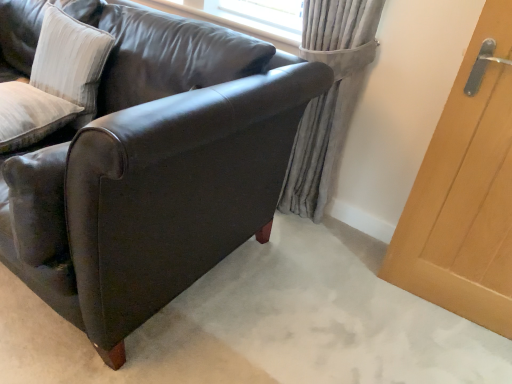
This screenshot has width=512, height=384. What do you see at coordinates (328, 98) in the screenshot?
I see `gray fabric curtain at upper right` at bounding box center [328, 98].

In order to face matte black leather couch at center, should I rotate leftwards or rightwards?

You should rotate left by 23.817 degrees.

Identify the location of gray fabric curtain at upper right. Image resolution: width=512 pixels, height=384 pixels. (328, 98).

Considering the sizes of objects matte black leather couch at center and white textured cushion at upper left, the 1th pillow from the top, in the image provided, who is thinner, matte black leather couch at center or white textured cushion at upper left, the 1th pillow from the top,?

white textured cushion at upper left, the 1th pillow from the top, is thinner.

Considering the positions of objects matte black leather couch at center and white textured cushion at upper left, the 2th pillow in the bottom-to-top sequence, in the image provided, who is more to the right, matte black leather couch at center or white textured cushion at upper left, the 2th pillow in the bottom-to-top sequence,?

******************************

• Your instructions
Return the lines above character for character, from the first one through the line that contains "Identify the location", both included. Leave the pictures out.

• Answer space
This screenshot has width=512, height=384. What do you see at coordinates (328, 98) in the screenshot?
I see `gray fabric curtain at upper right` at bounding box center [328, 98].

In order to face matte black leather couch at center, should I rotate leftwards or rightwards?

You should rotate left by 23.817 degrees.

Identify the location of gray fabric curtain at upper right. Image resolution: width=512 pixels, height=384 pixels. (328, 98).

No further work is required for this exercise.